# PROBLEM DESCRIPTION:
Go through the listing below, and from the line containing "D202: schottky 1N5817" through its last line, transcribe every line exactly, skipping pictures.

# EXERCISE MATERIAL:

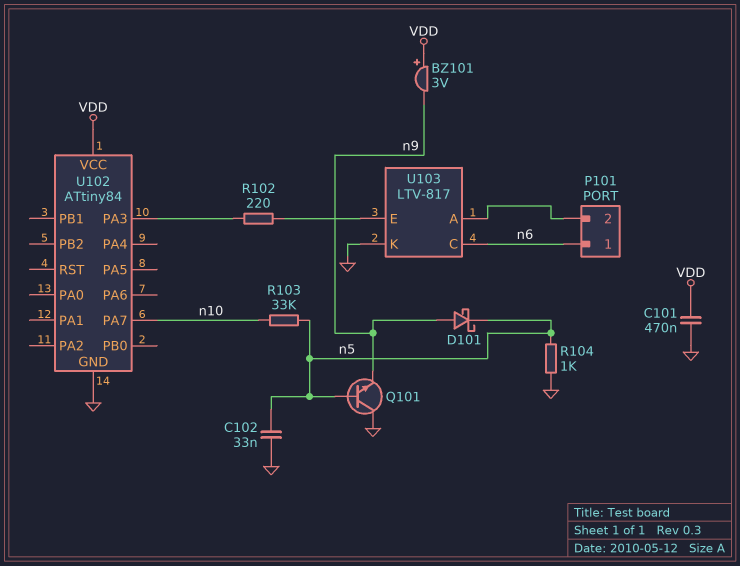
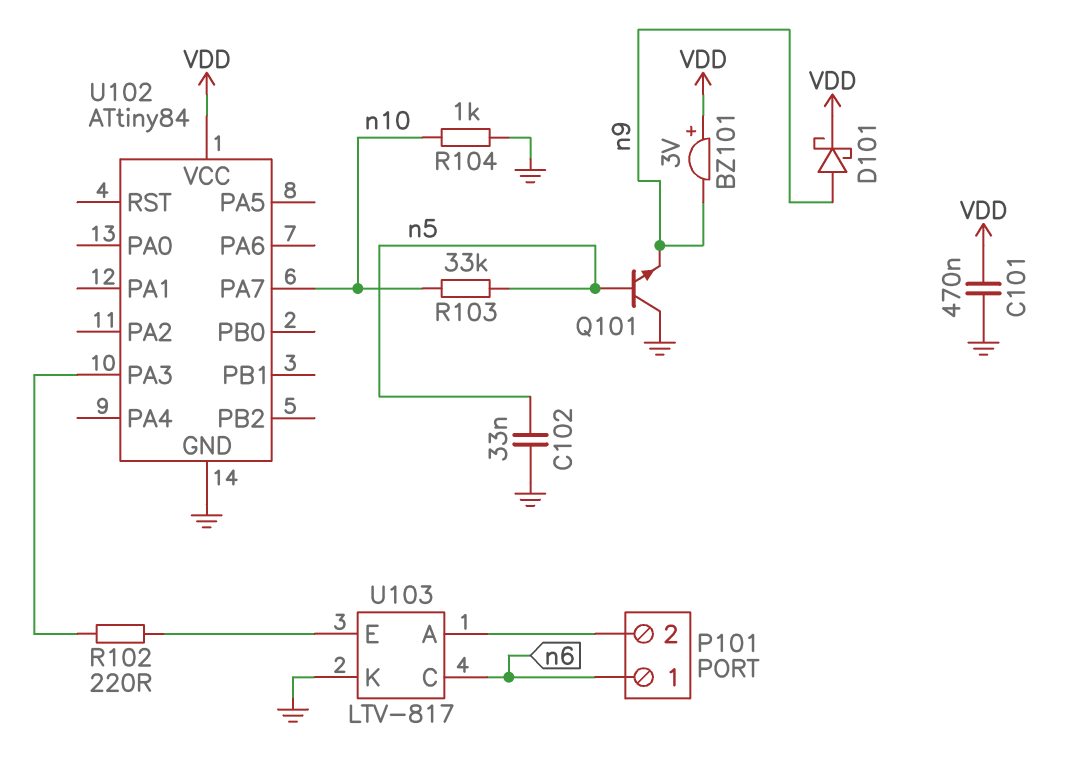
D101: schottky (A n9, K n5) -> schottky (A n9, K VDD)
R104: 1k (GND, n5) -> 1k (GND, n10)

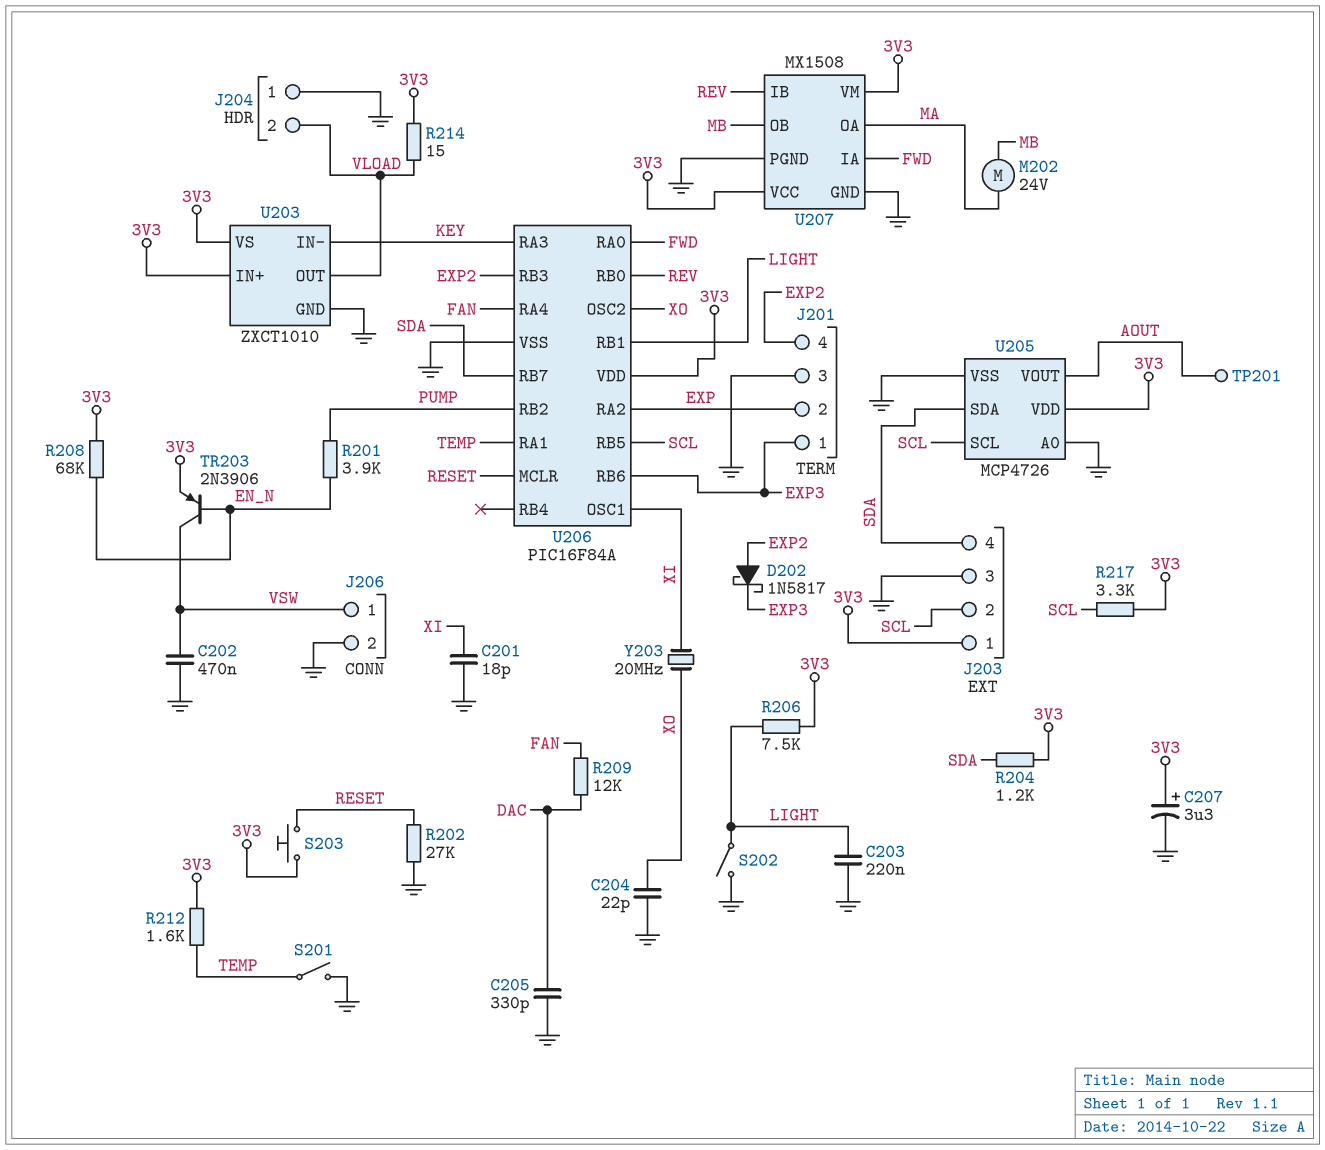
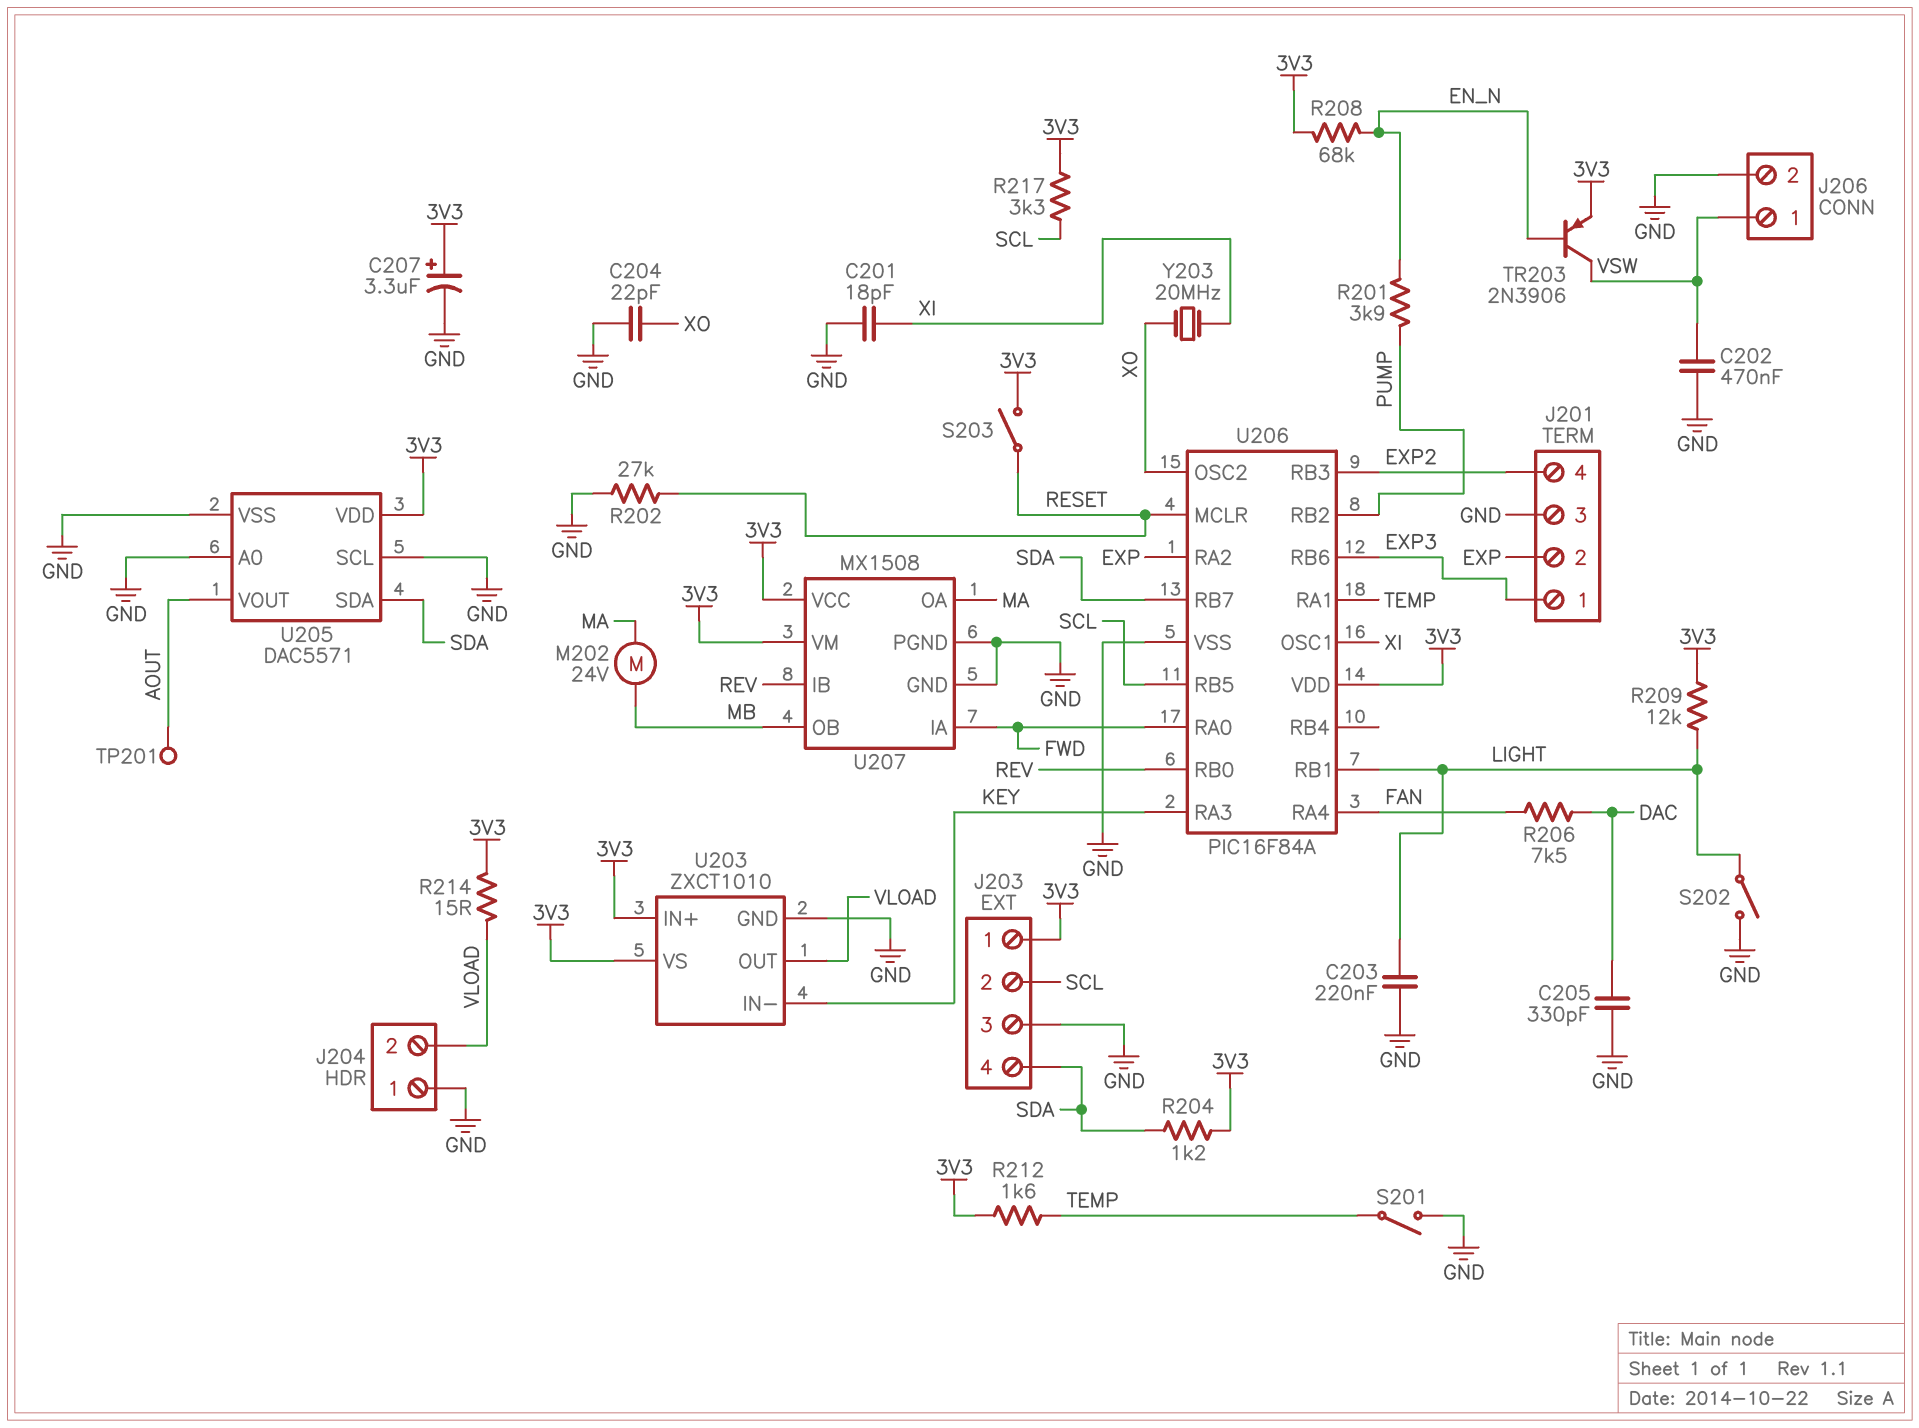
D202: schottky 1N5817 (A EXP2, K EXP3) -> none
R206: 7.5k (3V3, LIGHT) -> 7.5k (DAC, FAN)
R209: 12k (DAC, FAN) -> 12k (3V3, LIGHT)
S203: button (3V3, RESET) -> switch (3V3, RESET)
U205: MCP4726 -> DAC5571
U205 pin SCL: SCL -> GND

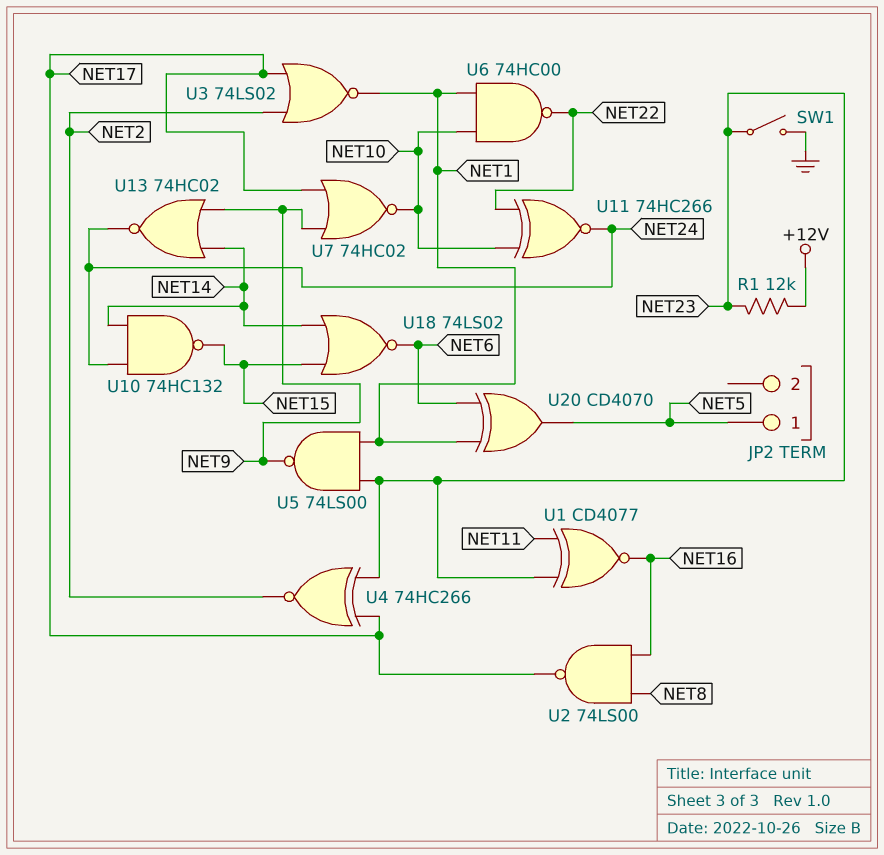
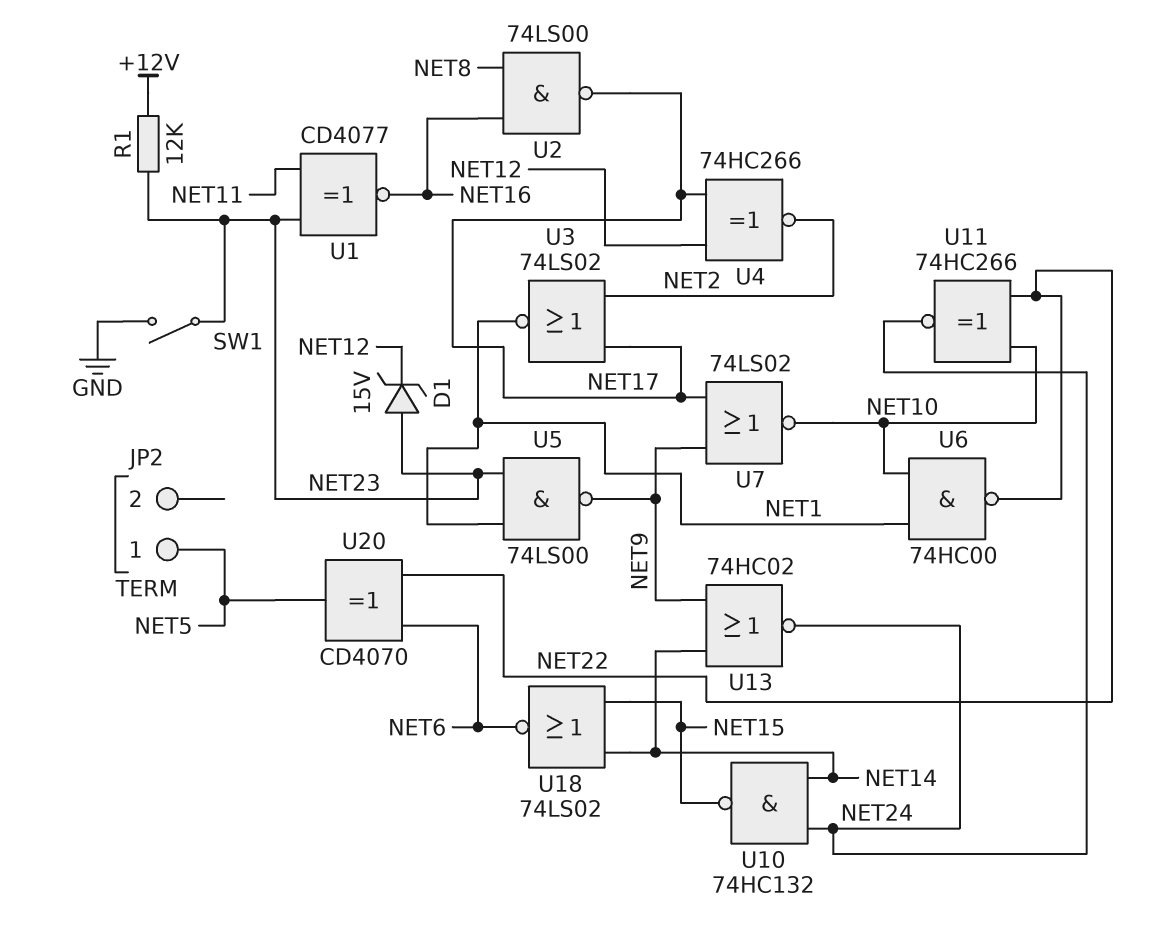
D1: none -> zener 15V (A NET23, K NET12)
U4: XNOR 74HC266 (in NET17, in NET23, out NET2) -> XNOR 74HC266 (in NET12, in NET17, out NET2)
U7: NOR 74HC02 (in NET9, in NET17, out NET10) -> NOR 74LS02 (in NET9, in NET17, out NET10)
U20: XOR CD4070 (in NET1, in NET6, out NET5) -> XOR CD4070 (in NET6, in NET22, out NET5)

# EXERCISE OUTPUT:
D202: schottky 1N5817 (A EXP2, K EXP3) -> none
R206: 7.5k (3V3, LIGHT) -> 7.5k (DAC, FAN)
R209: 12k (DAC, FAN) -> 12k (3V3, LIGHT)
S203: button (3V3, RESET) -> switch (3V3, RESET)
U205: MCP4726 -> DAC5571
U205 pin SCL: SCL -> GND

D1: none -> zener 15V (A NET23, K NET12)
U4: XNOR 74HC266 (in NET17, in NET23, out NET2) -> XNOR 74HC266 (in NET12, in NET17, out NET2)
U7: NOR 74HC02 (in NET9, in NET17, out NET10) -> NOR 74LS02 (in NET9, in NET17, out NET10)
U20: XOR CD4070 (in NET1, in NET6, out NET5) -> XOR CD4070 (in NET6, in NET22, out NET5)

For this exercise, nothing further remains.